WHAT THE TASK ASKS: Give the listing again character for character, but drop the images.
___ RECORDS FOR THE EXERCISE
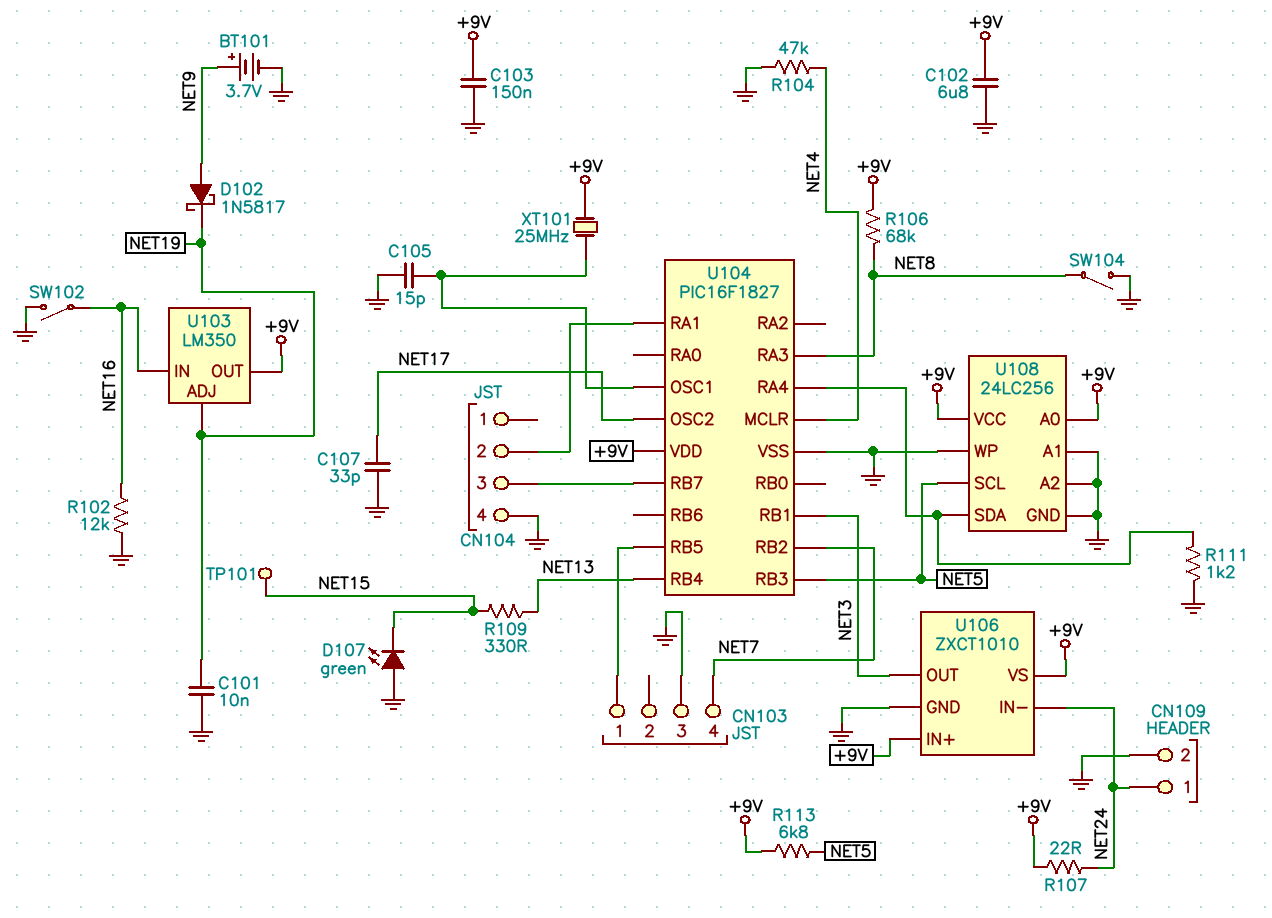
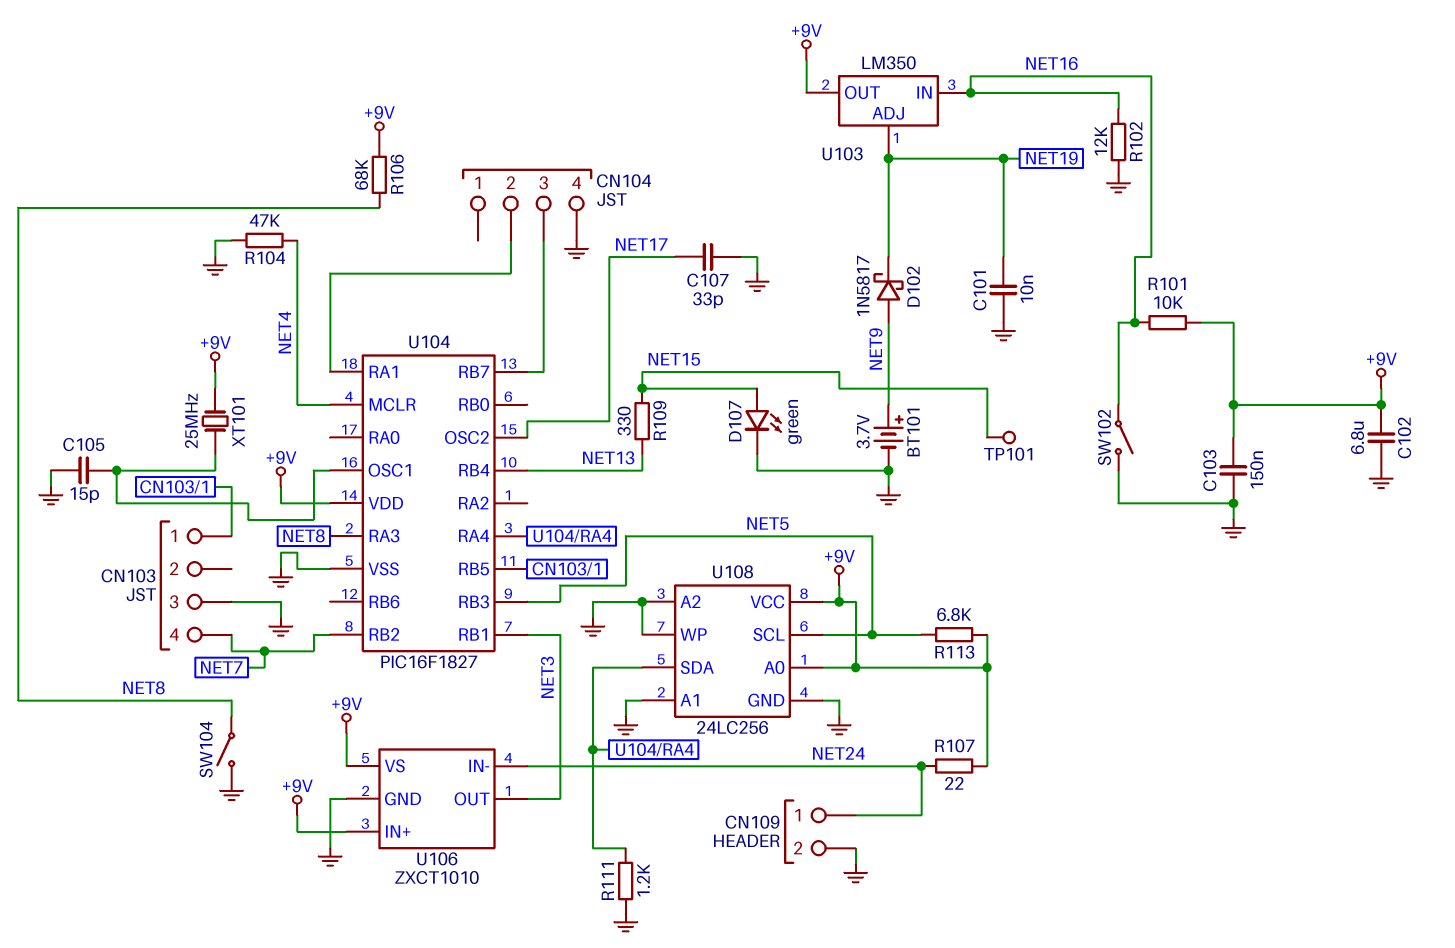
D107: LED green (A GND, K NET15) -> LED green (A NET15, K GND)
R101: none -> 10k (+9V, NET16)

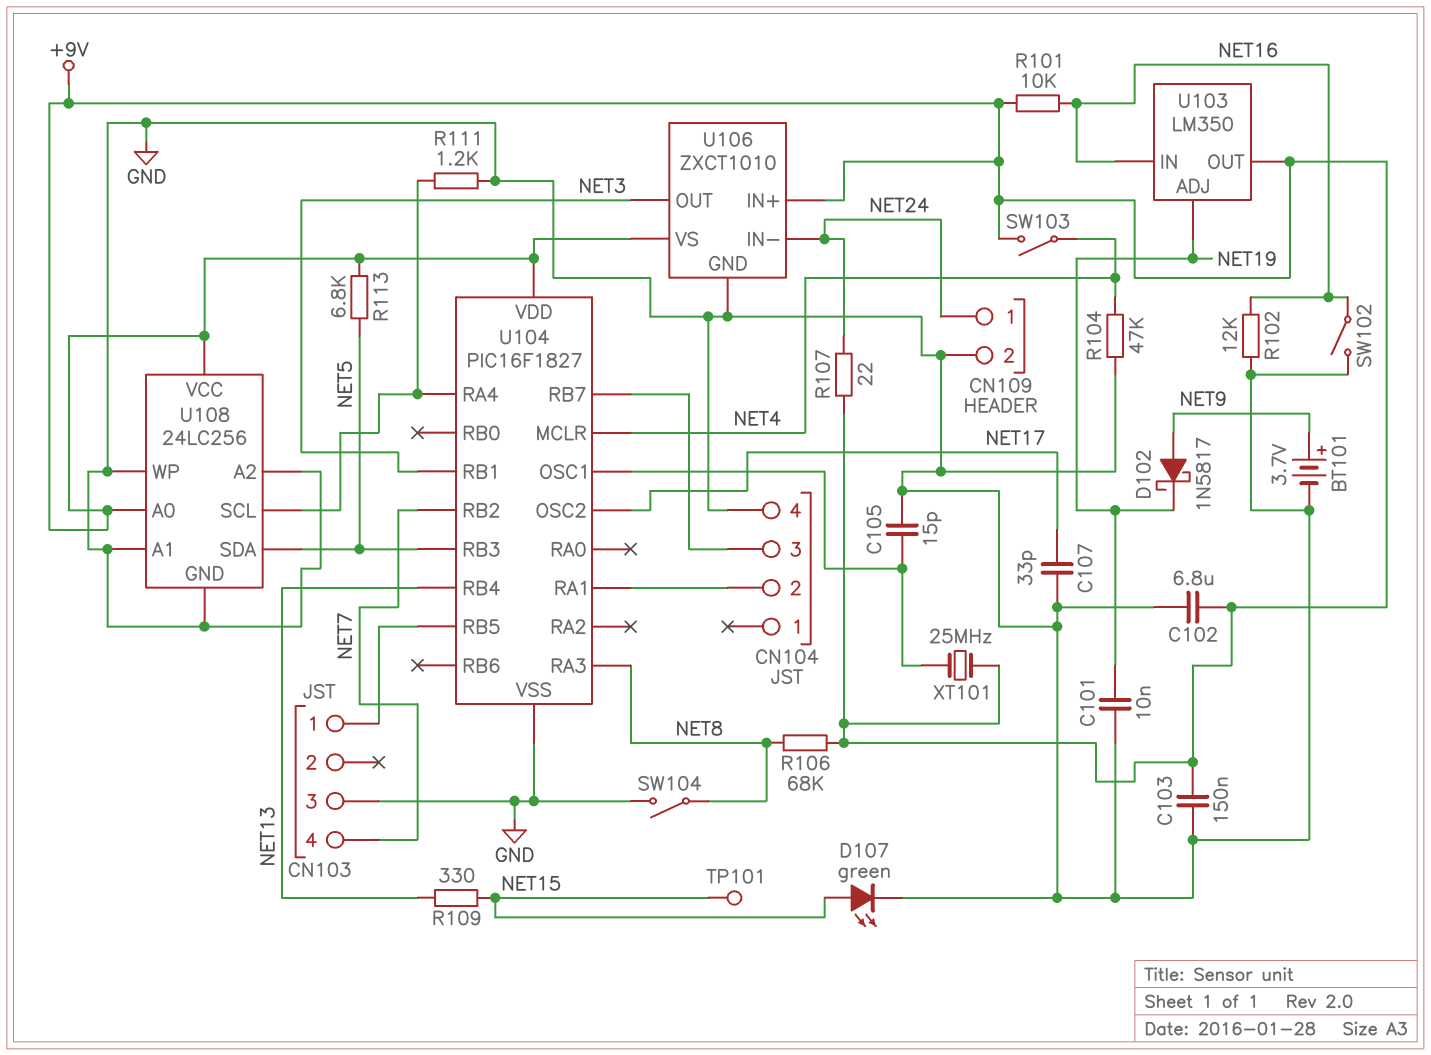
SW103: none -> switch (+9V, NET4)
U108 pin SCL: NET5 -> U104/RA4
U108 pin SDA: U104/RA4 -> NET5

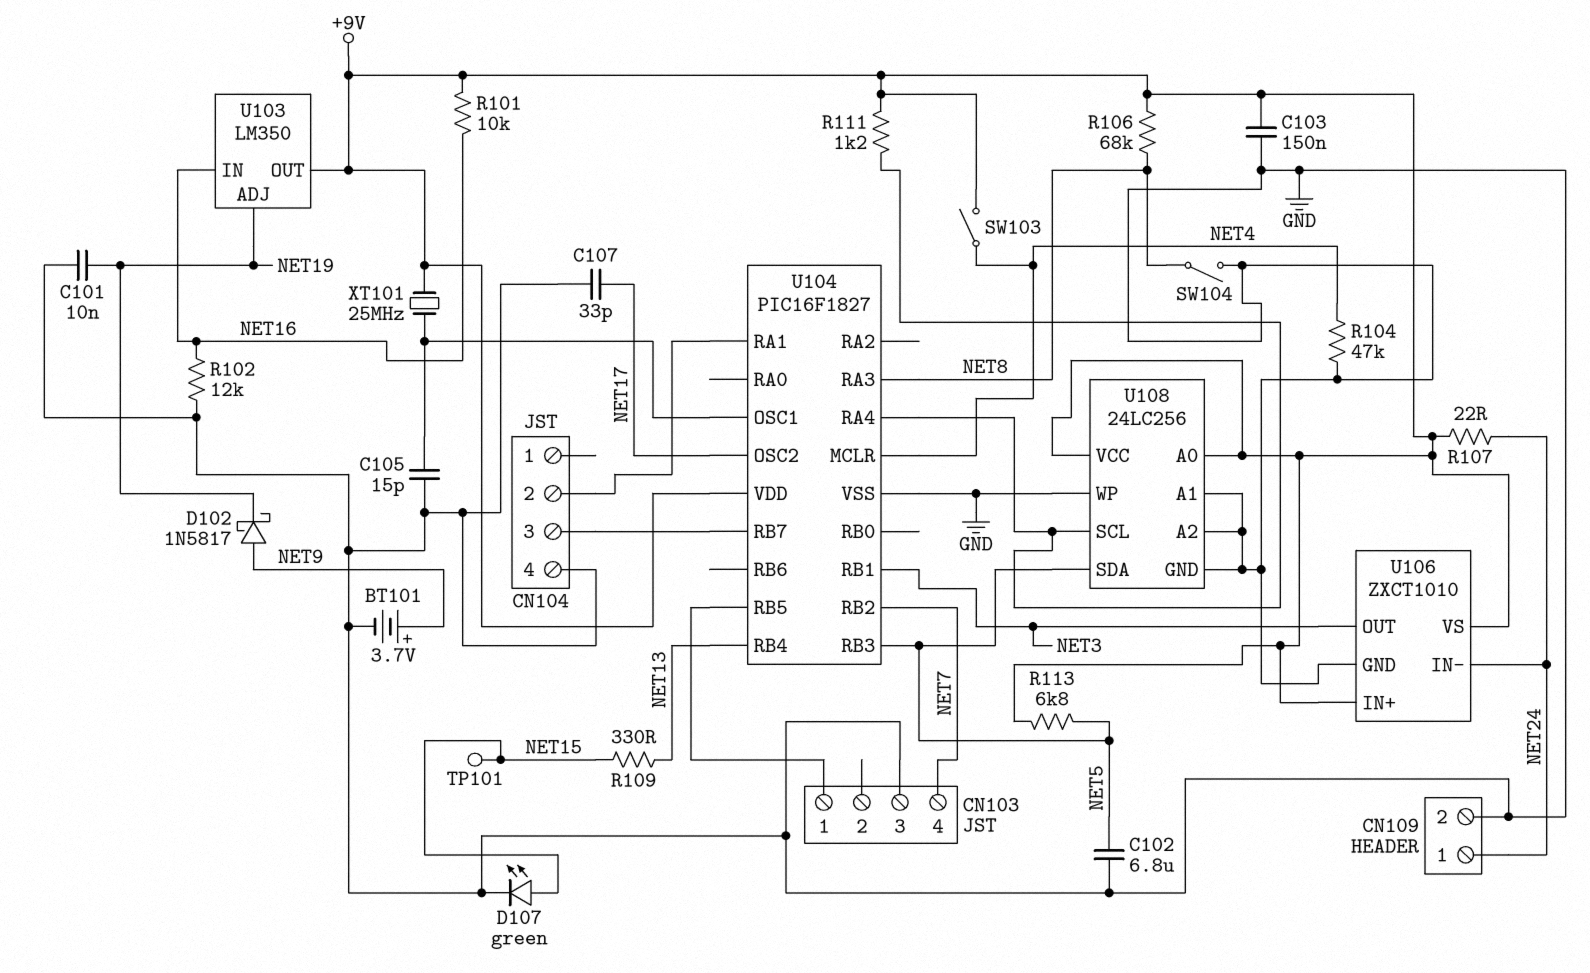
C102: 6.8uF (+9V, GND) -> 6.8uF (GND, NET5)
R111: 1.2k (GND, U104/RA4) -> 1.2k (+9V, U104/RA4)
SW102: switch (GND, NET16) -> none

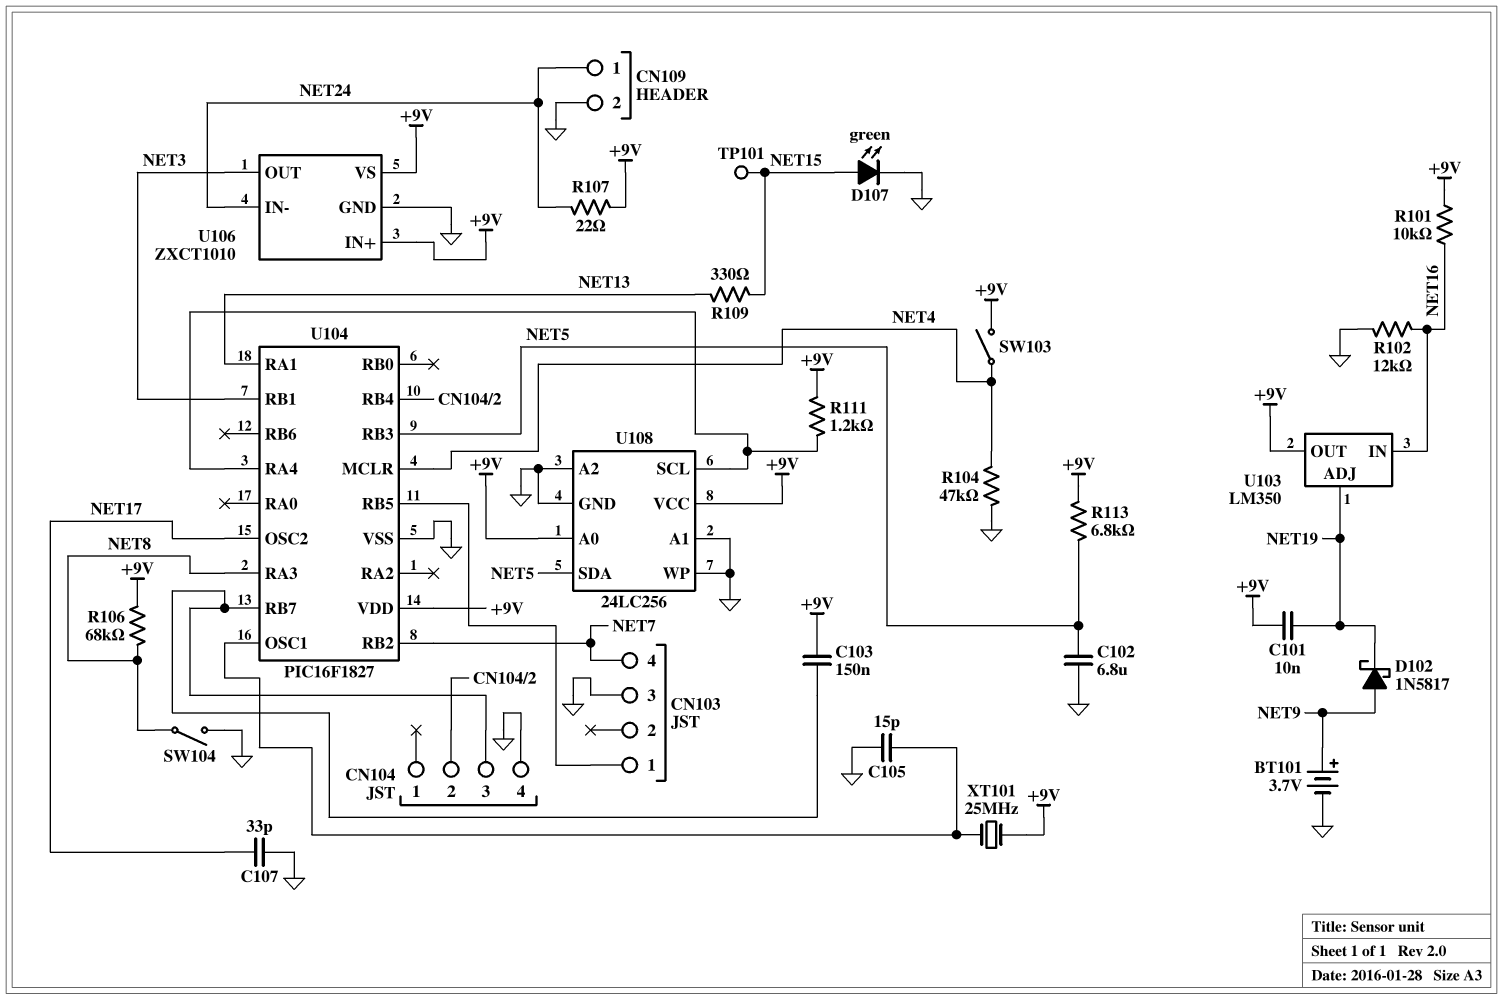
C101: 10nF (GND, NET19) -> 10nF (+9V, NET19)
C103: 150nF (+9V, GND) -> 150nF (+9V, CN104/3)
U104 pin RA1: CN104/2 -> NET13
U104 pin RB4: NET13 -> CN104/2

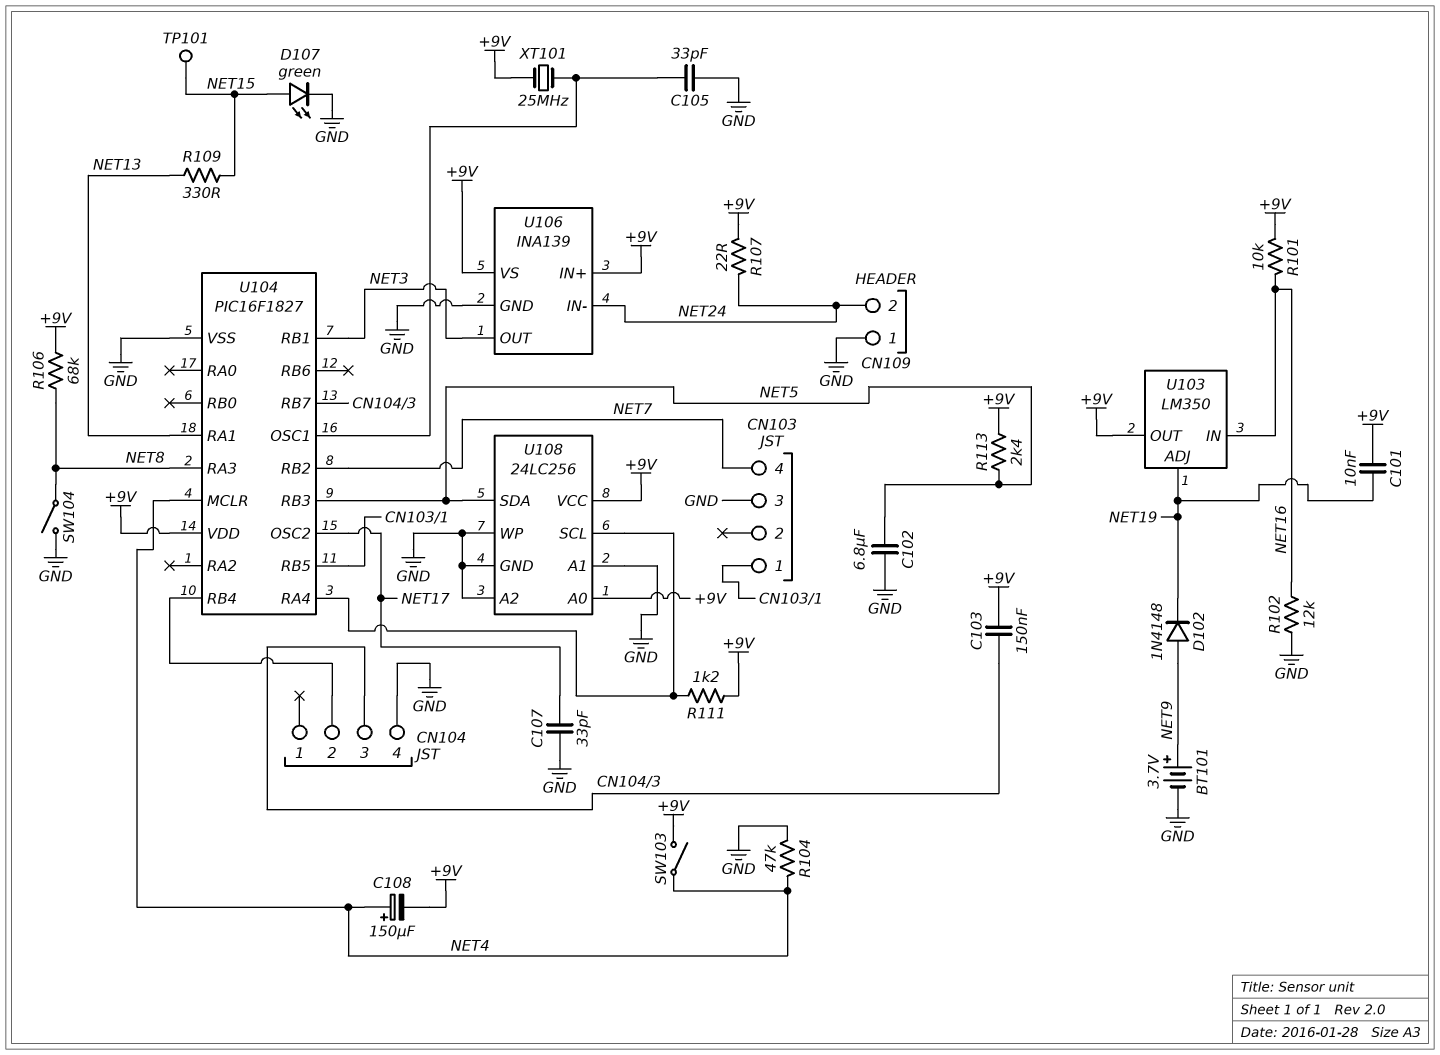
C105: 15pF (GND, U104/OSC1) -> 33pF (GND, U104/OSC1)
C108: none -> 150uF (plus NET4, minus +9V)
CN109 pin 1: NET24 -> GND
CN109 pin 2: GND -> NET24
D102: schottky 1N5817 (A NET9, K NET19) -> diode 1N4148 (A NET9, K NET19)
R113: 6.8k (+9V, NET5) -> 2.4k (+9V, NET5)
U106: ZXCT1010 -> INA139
______
RESPONSE BOX:
D107: LED green (A GND, K NET15) -> LED green (A NET15, K GND)
R101: none -> 10k (+9V, NET16)

SW103: none -> switch (+9V, NET4)
U108 pin SCL: NET5 -> U104/RA4
U108 pin SDA: U104/RA4 -> NET5

C102: 6.8uF (+9V, GND) -> 6.8uF (GND, NET5)
R111: 1.2k (GND, U104/RA4) -> 1.2k (+9V, U104/RA4)
SW102: switch (GND, NET16) -> none

C101: 10nF (GND, NET19) -> 10nF (+9V, NET19)
C103: 150nF (+9V, GND) -> 150nF (+9V, CN104/3)
U104 pin RA1: CN104/2 -> NET13
U104 pin RB4: NET13 -> CN104/2

C105: 15pF (GND, U104/OSC1) -> 33pF (GND, U104/OSC1)
C108: none -> 150uF (plus NET4, minus +9V)
CN109 pin 1: NET24 -> GND
CN109 pin 2: GND -> NET24
D102: schottky 1N5817 (A NET9, K NET19) -> diode 1N4148 (A NET9, K NET19)
R113: 6.8k (+9V, NET5) -> 2.4k (+9V, NET5)
U106: ZXCT1010 -> INA139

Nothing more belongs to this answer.